__Work instruction__
An exact transcription of the entries is required, with none of the pictures carried over.

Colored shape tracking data
++++++++++
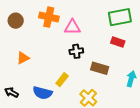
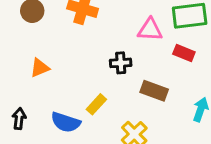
pink triangle: (72, 27) -> (150, 30), moved
black arrow: (11, 92) -> (19, 119), turned 64

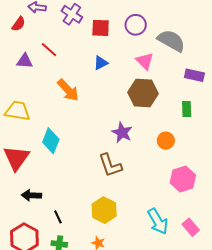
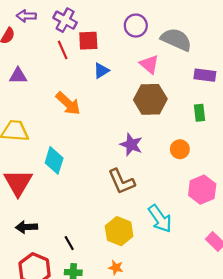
red square: (101, 28) -> (88, 41), moved
red line: (49, 50) -> (63, 50), moved, turned 30
black arrow: (31, 195) -> (26, 227), moved
cyan arrow: (158, 221) -> (160, 219), moved

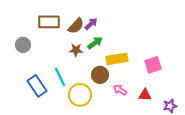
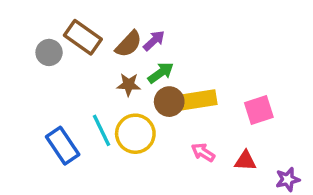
brown rectangle: (49, 22) -> (83, 37), turned 35
gray circle: (23, 45) -> (49, 52), moved
brown circle: (100, 75) -> (169, 102), moved
yellow circle: (80, 95) -> (135, 134), moved

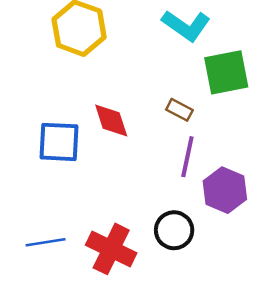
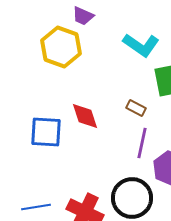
black circle: (174, 230) -> (132, 198), size x1.4

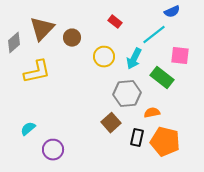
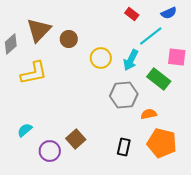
red rectangle: (115, 22) -> (132, 14), moved
brown square: (111, 123) -> (76, 139), moved
black rectangle: (137, 138) -> (124, 147), moved

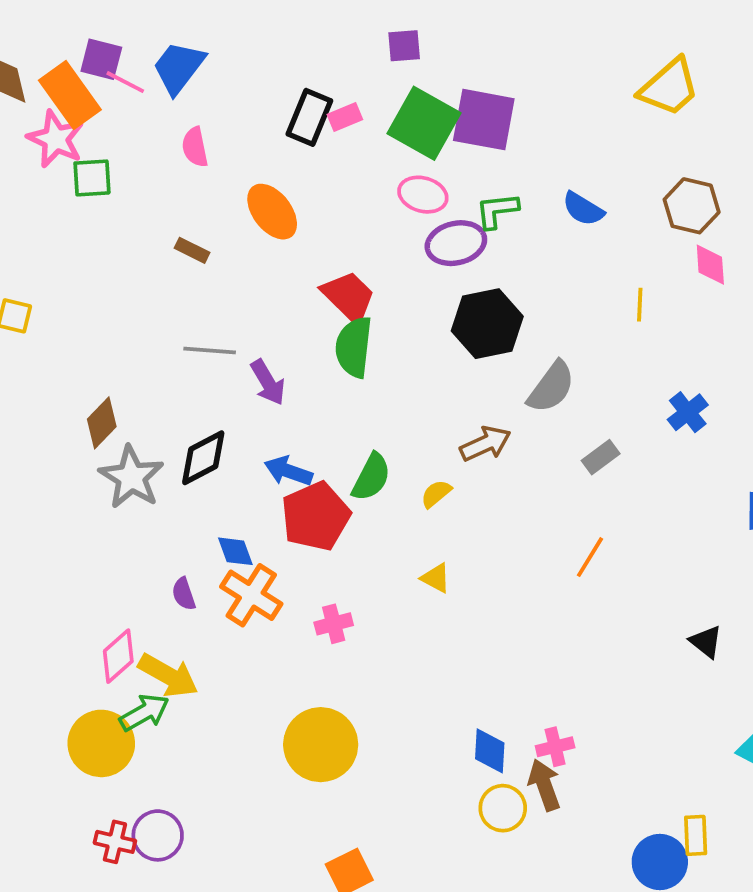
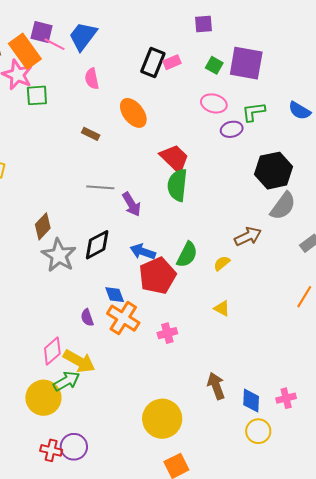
green square: (424, 123) -> (214, 65), size x0.5
purple ellipse: (456, 243) -> (232, 129), size x0.7
black hexagon: (487, 324) -> (274, 171), moved
yellow circle: (321, 745) -> (162, 419), moved
brown arrow: (544, 785) -> (216, 386), moved

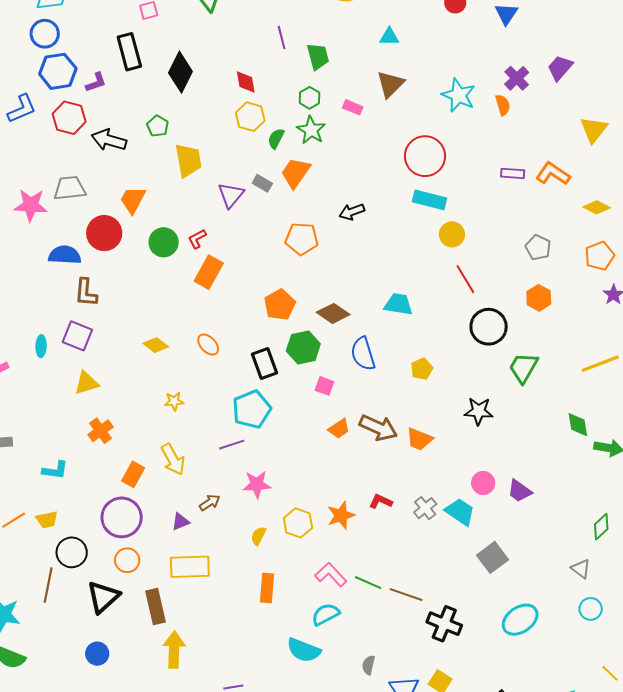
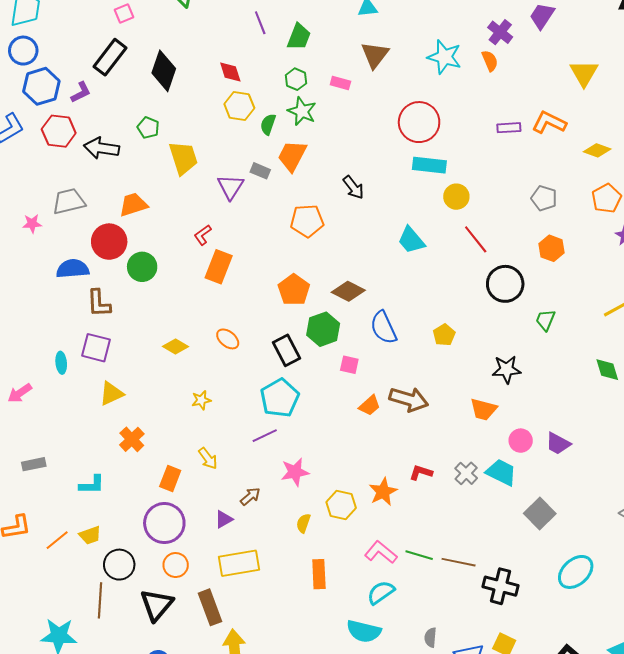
black rectangle: (129, 52) -> (110, 57), turned 60
green trapezoid: (318, 56) -> (299, 37), turned 44
orange trapezoid: (133, 200) -> (133, 205), turned 52
pink star: (31, 205) -> (32, 224), size x0.6
black arrow: (352, 212) -> (353, 187), turned -100
green circle: (164, 242) -> (142, 267), moved
cyan trapezoid: (398, 304) -> (411, 240), moved, turned -132
green trapezoid: (523, 368) -> (545, 320), size x0.7
orange trapezoid: (419, 439) -> (483, 409), moved
yellow arrow: (173, 459) -> (208, 458), size x0.7

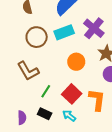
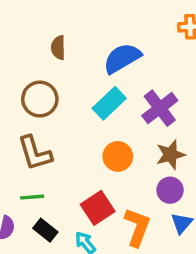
cyan rectangle: (64, 32) -> (109, 103), turned -36
brown circle: (37, 37) -> (40, 99), moved
green line: (46, 91) -> (32, 197), moved, turned 40

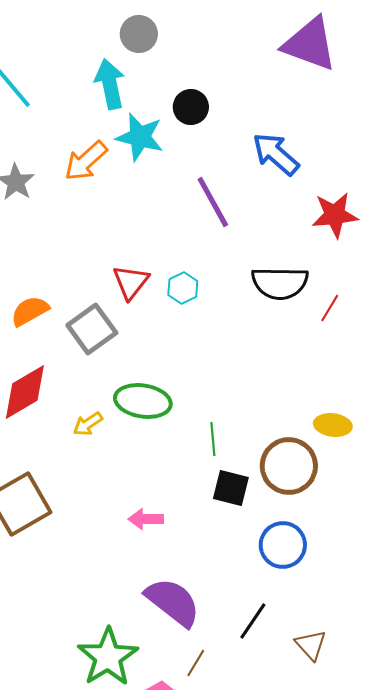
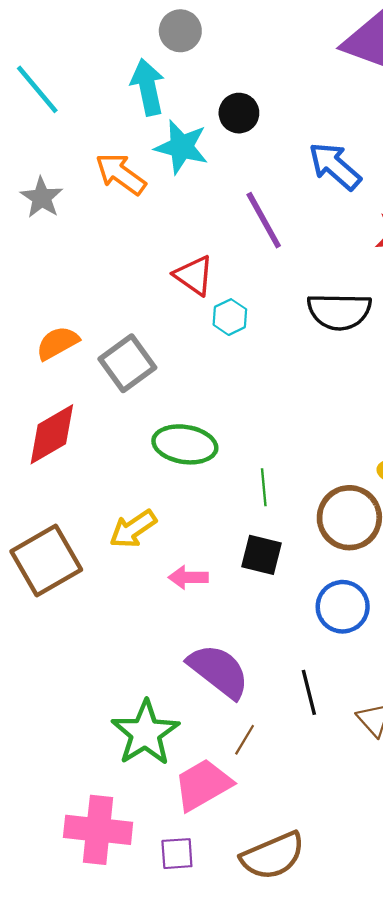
orange arrow: (86, 161) -> (121, 174), turned 78
red triangle: (131, 282) -> (194, 275), moved, turned -33
yellow arrow: (88, 424) -> (133, 529), moved, size x1.4
black square: (231, 488) -> (261, 555), moved
black line: (253, 621) -> (309, 692), turned -48

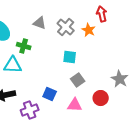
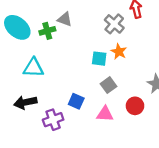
gray cross: (66, 27) -> (114, 24), moved
orange star: (89, 30) -> (119, 52), moved
green cross: (24, 46) -> (47, 31), moved, turned -32

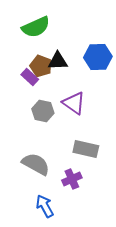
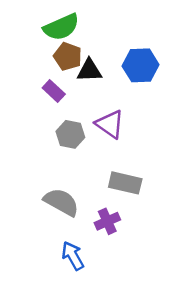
brown pentagon: (41, 66) -> (68, 56), moved

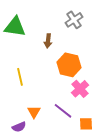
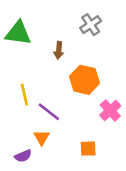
pink cross: (80, 89) -> (110, 110), moved
purple line: (63, 111) -> (49, 112), moved
orange square: (86, 124) -> (88, 149), moved

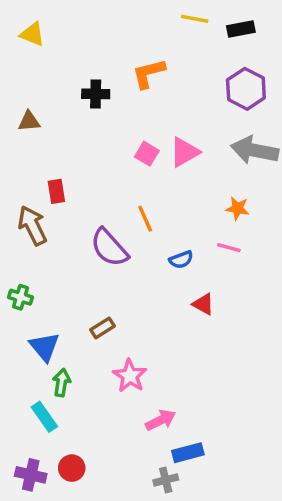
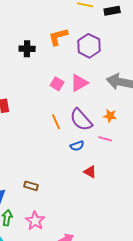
purple hexagon: (246, 89) -> (89, 46), moved
purple semicircle: (109, 248) -> (81, 120), moved
brown rectangle: (102, 328) -> (31, 186), turned 48
pink star: (130, 376) -> (35, 221), moved

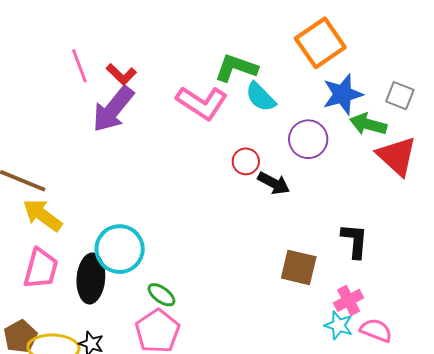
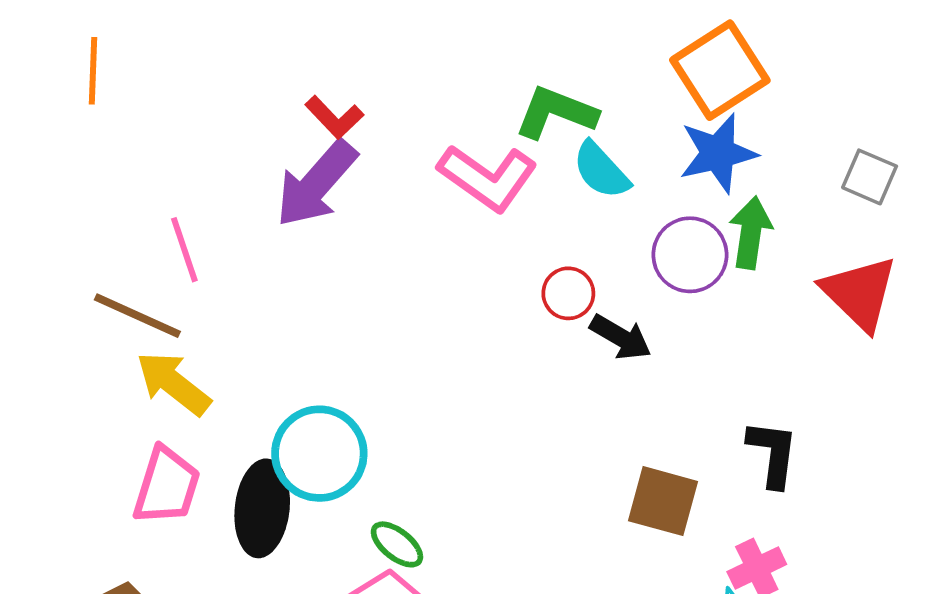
pink line: (79, 66) -> (184, 250), moved
blue star: (343, 94) -> (718, 153), moved
green arrow: (368, 124) -> (751, 233), moved, turned 81

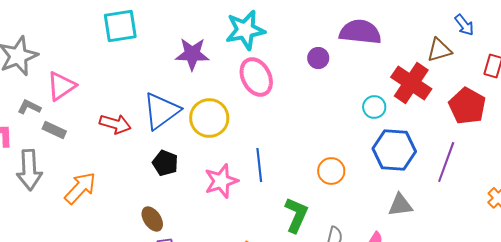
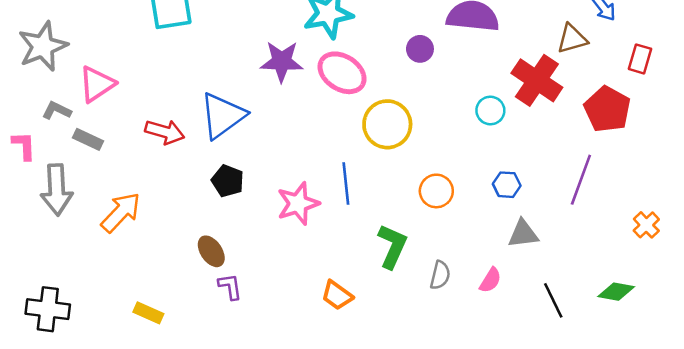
purple star: (192, 54) -> (282, 61), moved
pink ellipse: (256, 77) -> (342, 73), turned -30
yellow circle: (209, 118) -> (387, 124), moved
blue hexagon: (394, 150) -> (507, 185), moved, size x0.5

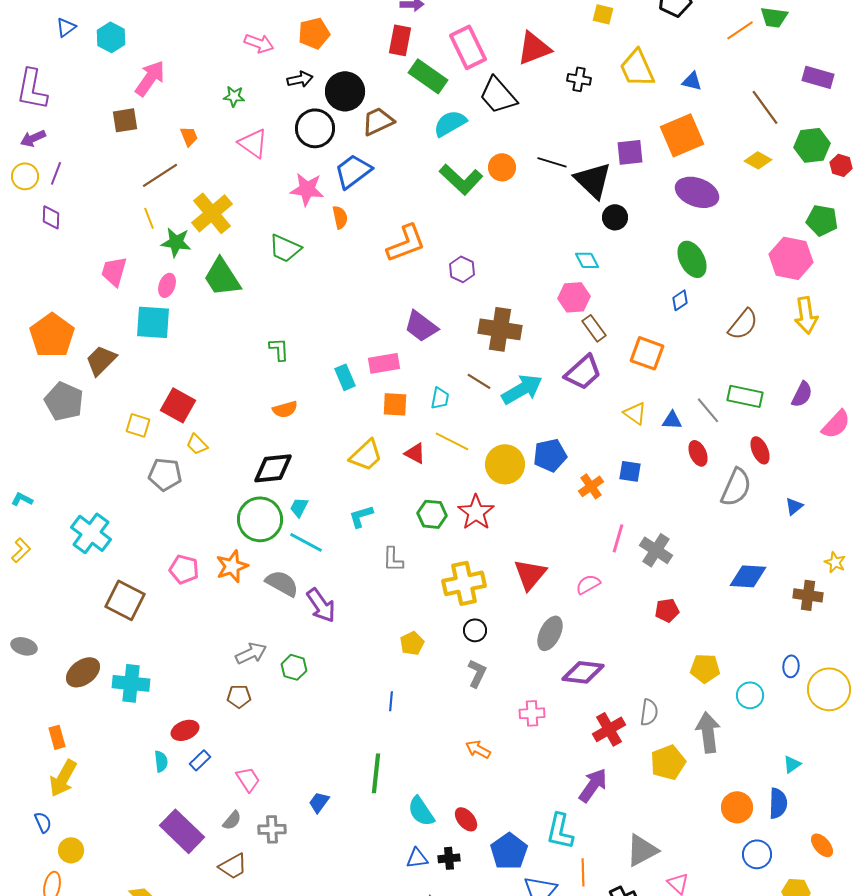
++++++++++
__Response for this exercise__
pink triangle: (72, 27) -> (150, 30), moved
black arrow: (11, 92) -> (19, 119), turned 64

red square: (101, 28) -> (88, 41), moved
red line: (49, 50) -> (63, 50), moved, turned 30
black arrow: (31, 195) -> (26, 227), moved
cyan arrow: (158, 221) -> (160, 219), moved

brown rectangle: (49, 22) -> (83, 37), turned 35
gray circle: (23, 45) -> (49, 52), moved
brown circle: (100, 75) -> (169, 102), moved
yellow circle: (80, 95) -> (135, 134), moved

black circle: (174, 230) -> (132, 198), size x1.4

red rectangle: (115, 22) -> (132, 14), moved
brown square: (111, 123) -> (76, 139), moved
black rectangle: (137, 138) -> (124, 147), moved

green square: (424, 123) -> (214, 65), size x0.5
purple ellipse: (456, 243) -> (232, 129), size x0.7
black hexagon: (487, 324) -> (274, 171), moved
yellow circle: (321, 745) -> (162, 419), moved
brown arrow: (544, 785) -> (216, 386), moved

black rectangle: (129, 52) -> (110, 57), turned 60
green trapezoid: (318, 56) -> (299, 37), turned 44
orange trapezoid: (133, 200) -> (133, 205), turned 52
pink star: (31, 205) -> (32, 224), size x0.6
black arrow: (352, 212) -> (353, 187), turned -100
green circle: (164, 242) -> (142, 267), moved
cyan trapezoid: (398, 304) -> (411, 240), moved, turned -132
green trapezoid: (523, 368) -> (545, 320), size x0.7
orange trapezoid: (419, 439) -> (483, 409), moved
yellow arrow: (173, 459) -> (208, 458), size x0.7

cyan rectangle: (64, 32) -> (109, 103), turned -36
brown circle: (37, 37) -> (40, 99), moved
green line: (46, 91) -> (32, 197), moved, turned 40

orange arrow: (86, 161) -> (121, 174), turned 78
red triangle: (131, 282) -> (194, 275), moved, turned -33
yellow arrow: (88, 424) -> (133, 529), moved, size x1.4
black square: (231, 488) -> (261, 555), moved
black line: (253, 621) -> (309, 692), turned -48

gray cross: (66, 27) -> (114, 24), moved
orange star: (89, 30) -> (119, 52), moved
green cross: (24, 46) -> (47, 31), moved, turned -32

brown pentagon: (41, 66) -> (68, 56), moved

pink cross: (80, 89) -> (110, 110), moved
purple line: (63, 111) -> (49, 112), moved
orange square: (86, 124) -> (88, 149), moved

purple hexagon: (246, 89) -> (89, 46), moved
purple semicircle: (109, 248) -> (81, 120), moved
brown rectangle: (102, 328) -> (31, 186), turned 48
pink star: (130, 376) -> (35, 221), moved

pink line: (79, 66) -> (184, 250), moved
blue star: (343, 94) -> (718, 153), moved
green arrow: (368, 124) -> (751, 233), moved, turned 81

purple star: (192, 54) -> (282, 61), moved
pink ellipse: (256, 77) -> (342, 73), turned -30
yellow circle: (209, 118) -> (387, 124), moved
blue hexagon: (394, 150) -> (507, 185), moved, size x0.5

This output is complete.